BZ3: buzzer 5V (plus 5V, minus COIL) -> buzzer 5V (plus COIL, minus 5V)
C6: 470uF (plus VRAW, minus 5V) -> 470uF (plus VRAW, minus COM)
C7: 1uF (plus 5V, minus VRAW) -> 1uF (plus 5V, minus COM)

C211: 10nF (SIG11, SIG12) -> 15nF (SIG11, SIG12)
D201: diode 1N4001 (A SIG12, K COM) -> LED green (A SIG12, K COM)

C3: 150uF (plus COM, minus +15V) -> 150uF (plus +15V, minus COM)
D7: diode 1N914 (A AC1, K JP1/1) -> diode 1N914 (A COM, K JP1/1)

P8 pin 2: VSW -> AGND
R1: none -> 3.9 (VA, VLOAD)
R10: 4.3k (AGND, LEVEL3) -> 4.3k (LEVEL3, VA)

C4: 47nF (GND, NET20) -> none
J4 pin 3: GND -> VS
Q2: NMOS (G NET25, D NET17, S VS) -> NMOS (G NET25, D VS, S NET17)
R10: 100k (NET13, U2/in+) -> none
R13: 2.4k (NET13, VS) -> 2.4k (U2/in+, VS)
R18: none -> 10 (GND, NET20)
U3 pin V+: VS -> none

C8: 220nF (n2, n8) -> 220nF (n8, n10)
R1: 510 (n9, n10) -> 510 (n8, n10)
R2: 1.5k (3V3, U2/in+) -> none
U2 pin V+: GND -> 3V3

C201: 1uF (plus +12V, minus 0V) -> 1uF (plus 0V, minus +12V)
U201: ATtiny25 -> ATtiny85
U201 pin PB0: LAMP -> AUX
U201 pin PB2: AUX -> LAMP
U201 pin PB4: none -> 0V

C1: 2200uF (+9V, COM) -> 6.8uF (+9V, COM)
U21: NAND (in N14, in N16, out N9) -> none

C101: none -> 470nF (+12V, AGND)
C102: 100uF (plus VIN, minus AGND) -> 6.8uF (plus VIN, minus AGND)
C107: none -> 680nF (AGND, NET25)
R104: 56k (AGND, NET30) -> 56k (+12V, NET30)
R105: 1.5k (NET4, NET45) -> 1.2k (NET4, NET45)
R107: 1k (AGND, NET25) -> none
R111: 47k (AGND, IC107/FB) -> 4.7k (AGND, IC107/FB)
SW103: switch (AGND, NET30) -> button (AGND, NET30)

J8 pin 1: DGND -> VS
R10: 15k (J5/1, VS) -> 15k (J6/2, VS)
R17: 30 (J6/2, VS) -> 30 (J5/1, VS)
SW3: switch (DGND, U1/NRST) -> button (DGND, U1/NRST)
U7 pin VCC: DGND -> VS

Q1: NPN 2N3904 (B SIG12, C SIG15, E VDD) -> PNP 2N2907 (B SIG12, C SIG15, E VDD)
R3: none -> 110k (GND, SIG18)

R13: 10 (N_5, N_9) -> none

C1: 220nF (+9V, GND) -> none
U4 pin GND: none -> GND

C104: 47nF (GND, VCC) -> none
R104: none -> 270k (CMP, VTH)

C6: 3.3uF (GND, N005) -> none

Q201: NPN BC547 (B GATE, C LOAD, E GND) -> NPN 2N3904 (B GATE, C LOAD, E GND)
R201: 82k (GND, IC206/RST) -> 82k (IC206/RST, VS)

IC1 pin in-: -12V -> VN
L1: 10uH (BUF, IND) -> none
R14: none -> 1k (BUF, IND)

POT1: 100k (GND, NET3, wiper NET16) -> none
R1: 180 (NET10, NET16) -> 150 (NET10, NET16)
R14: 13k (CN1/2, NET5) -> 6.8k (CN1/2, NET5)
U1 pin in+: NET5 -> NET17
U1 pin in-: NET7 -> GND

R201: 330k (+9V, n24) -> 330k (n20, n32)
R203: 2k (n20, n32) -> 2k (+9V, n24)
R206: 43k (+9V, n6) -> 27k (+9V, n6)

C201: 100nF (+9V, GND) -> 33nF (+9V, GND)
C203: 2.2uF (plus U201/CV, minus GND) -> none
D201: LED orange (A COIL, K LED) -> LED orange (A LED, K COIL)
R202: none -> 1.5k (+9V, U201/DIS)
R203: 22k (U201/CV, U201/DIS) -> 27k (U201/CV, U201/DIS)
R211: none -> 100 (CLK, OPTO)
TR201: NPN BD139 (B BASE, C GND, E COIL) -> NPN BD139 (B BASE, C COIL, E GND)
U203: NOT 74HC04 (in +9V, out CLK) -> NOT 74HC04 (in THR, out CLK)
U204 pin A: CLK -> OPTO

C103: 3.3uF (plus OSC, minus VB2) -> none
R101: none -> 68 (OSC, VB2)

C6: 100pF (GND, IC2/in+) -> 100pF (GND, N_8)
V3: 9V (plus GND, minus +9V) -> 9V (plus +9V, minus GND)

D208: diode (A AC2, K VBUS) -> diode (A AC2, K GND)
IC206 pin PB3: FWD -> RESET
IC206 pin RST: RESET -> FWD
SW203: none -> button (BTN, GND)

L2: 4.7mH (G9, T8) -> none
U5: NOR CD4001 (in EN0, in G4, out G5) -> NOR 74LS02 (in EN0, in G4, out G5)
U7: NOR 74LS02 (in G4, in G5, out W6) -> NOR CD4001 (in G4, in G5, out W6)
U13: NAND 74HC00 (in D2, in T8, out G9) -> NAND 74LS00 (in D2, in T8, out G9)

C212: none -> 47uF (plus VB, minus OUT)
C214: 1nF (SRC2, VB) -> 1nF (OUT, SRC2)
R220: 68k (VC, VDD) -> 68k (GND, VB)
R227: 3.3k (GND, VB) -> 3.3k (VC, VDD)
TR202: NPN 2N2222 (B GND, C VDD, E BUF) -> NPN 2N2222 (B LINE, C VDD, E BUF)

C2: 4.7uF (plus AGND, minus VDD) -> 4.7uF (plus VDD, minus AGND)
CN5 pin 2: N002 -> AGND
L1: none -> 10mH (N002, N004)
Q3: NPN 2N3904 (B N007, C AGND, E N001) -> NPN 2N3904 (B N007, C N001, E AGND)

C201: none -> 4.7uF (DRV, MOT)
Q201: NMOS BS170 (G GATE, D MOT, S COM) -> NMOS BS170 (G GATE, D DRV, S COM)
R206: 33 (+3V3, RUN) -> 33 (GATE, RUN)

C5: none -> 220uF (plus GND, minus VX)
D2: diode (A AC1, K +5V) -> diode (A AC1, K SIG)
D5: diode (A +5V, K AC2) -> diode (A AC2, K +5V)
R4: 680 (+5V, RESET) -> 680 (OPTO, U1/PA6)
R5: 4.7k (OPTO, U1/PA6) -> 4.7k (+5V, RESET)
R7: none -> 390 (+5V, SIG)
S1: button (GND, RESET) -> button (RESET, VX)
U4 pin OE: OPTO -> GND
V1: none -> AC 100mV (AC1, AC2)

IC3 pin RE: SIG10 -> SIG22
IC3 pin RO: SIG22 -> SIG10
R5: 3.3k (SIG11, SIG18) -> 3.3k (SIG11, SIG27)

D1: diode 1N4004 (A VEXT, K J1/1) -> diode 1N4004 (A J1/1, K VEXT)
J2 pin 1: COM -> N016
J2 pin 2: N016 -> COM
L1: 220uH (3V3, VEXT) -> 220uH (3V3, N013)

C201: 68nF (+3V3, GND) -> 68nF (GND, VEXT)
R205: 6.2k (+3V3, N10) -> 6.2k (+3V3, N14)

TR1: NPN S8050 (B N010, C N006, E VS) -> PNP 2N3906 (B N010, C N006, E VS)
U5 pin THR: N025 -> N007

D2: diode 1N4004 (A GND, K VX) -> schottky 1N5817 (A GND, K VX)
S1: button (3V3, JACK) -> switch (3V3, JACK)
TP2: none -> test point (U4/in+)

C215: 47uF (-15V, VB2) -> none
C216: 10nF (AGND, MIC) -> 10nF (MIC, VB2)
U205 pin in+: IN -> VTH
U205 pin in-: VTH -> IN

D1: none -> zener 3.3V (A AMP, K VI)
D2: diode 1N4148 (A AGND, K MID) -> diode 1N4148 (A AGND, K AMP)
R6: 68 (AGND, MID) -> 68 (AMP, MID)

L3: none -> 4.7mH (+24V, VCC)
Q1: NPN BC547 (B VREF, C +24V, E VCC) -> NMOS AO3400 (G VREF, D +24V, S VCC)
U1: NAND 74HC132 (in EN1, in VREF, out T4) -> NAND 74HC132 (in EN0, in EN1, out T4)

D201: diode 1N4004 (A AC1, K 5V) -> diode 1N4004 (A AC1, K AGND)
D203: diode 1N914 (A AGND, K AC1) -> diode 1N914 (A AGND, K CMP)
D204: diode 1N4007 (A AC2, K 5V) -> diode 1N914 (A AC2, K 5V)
————————
= EXERCISE =
Whenever the word "VREF" appears in a line of the data above, that line counts. Say how many lines count, and nothing more.

= PROBLEM SOLUTION =
2